TRY IT :: Determine the number of lines in the listing below in which the word "degrees" is present, and state it without comment.
** GIVEN RECORDS follows **
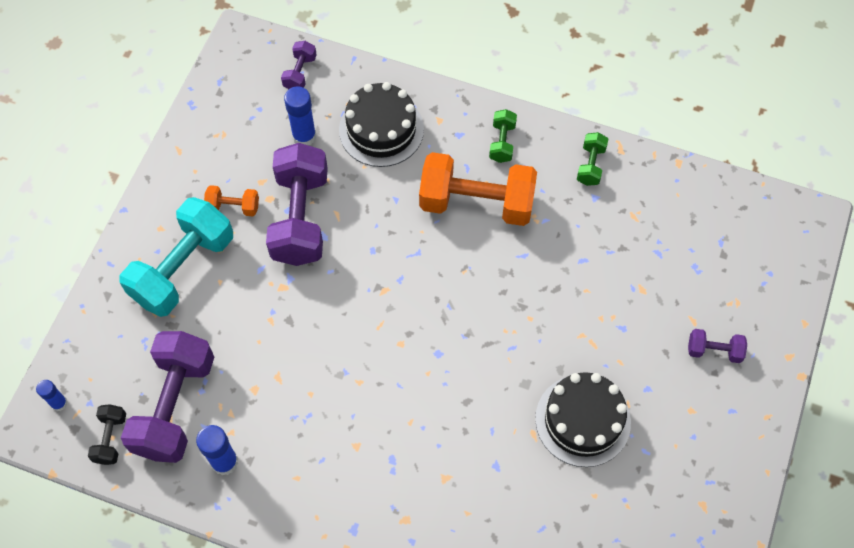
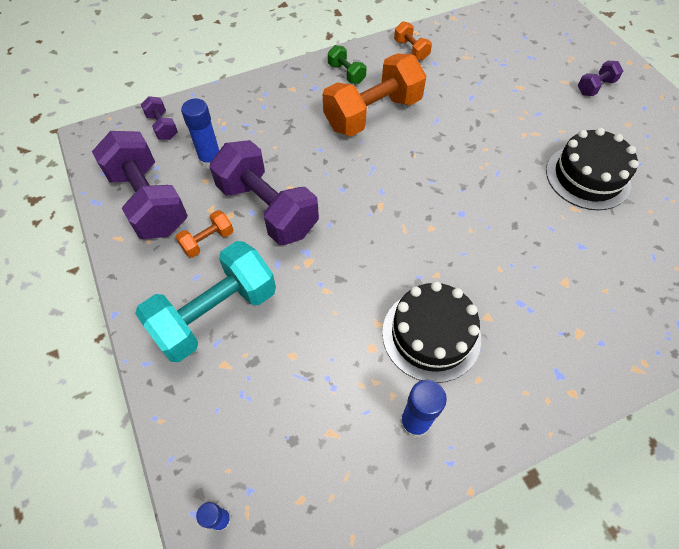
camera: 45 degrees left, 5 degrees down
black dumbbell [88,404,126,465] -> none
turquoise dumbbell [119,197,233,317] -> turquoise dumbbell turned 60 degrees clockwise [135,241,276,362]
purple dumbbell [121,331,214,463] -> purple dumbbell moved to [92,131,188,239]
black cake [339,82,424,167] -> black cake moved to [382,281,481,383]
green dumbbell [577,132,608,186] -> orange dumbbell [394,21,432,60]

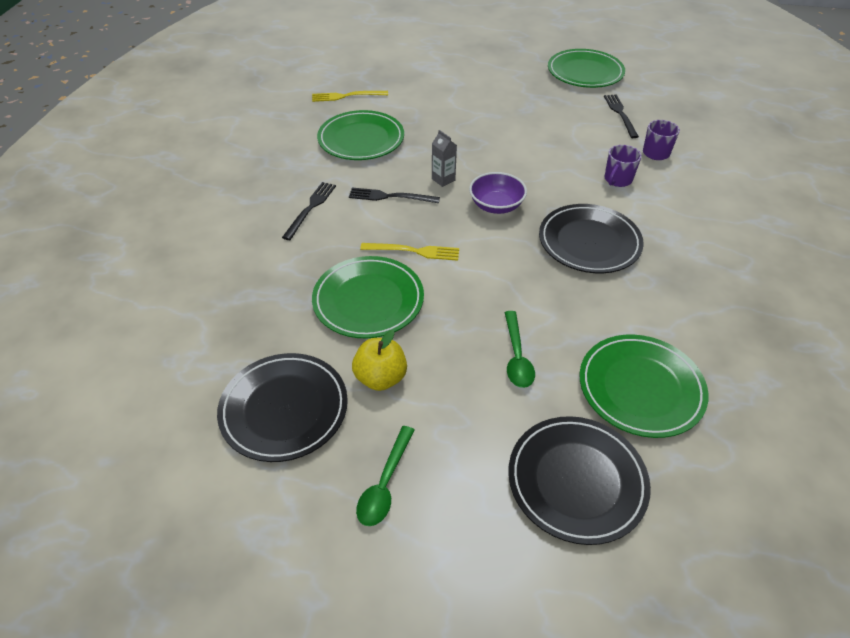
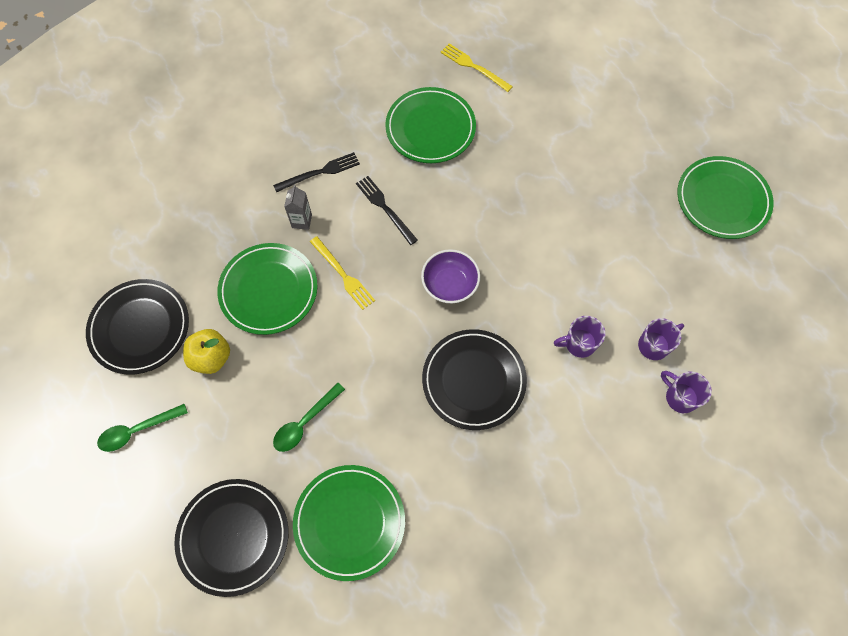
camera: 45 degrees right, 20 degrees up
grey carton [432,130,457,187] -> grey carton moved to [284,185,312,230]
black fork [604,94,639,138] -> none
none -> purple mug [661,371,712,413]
** End of GIVEN RECORDS **
** GIVEN RECORDS follows **
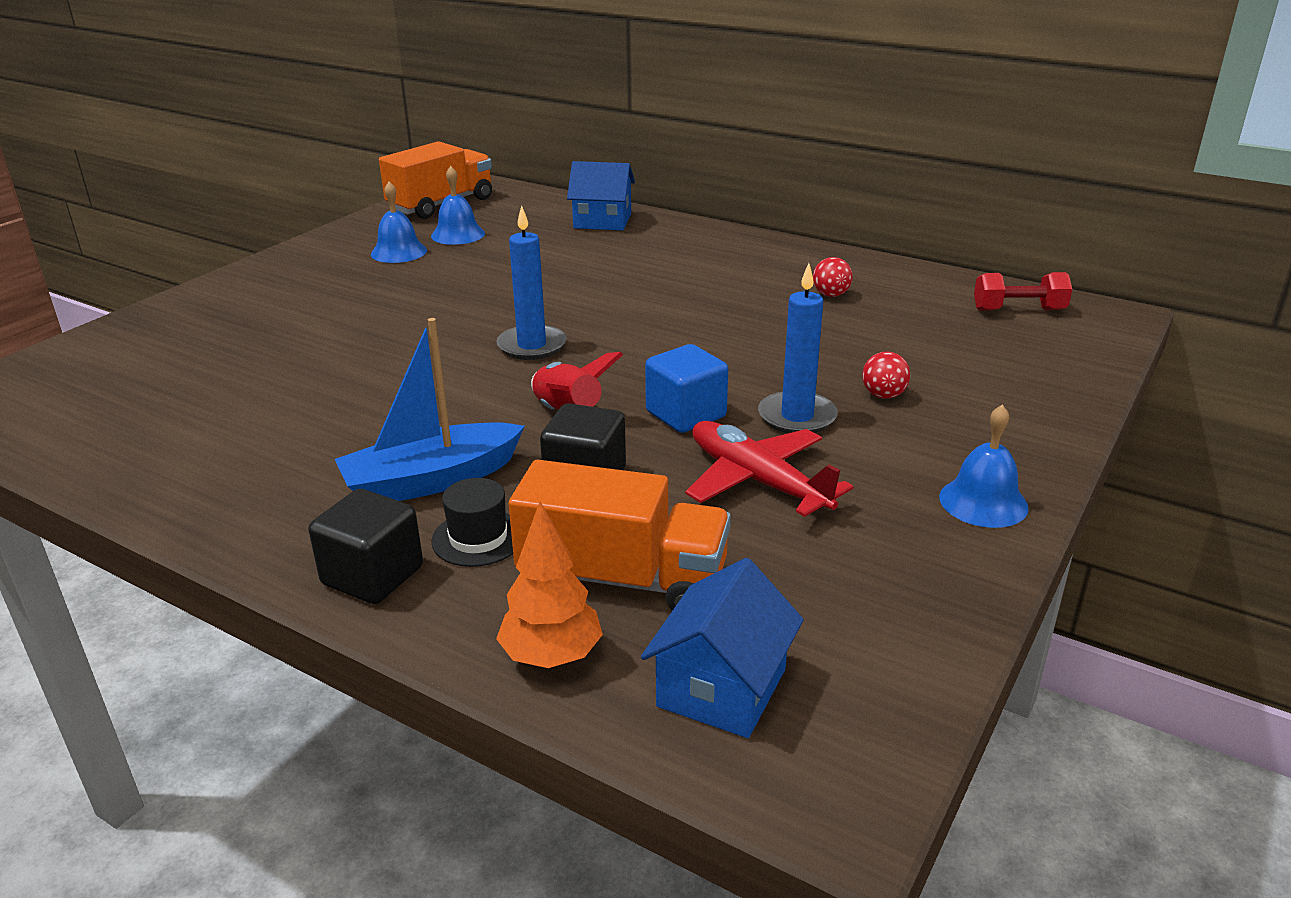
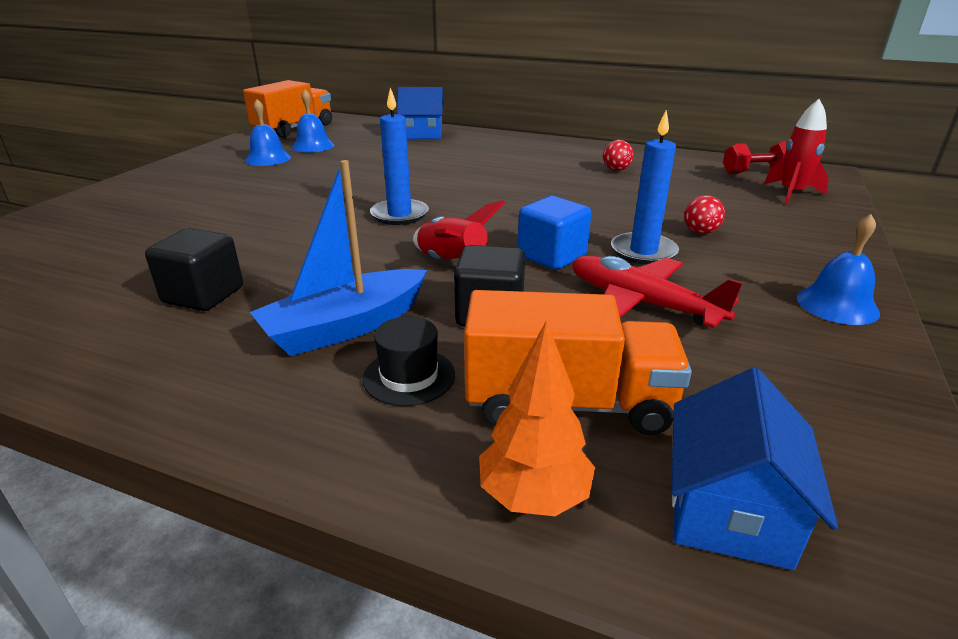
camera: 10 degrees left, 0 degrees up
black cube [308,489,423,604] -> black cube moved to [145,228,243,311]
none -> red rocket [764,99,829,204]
** End of GIVEN RECORDS **
ANSWER FOR THE TASK :: 4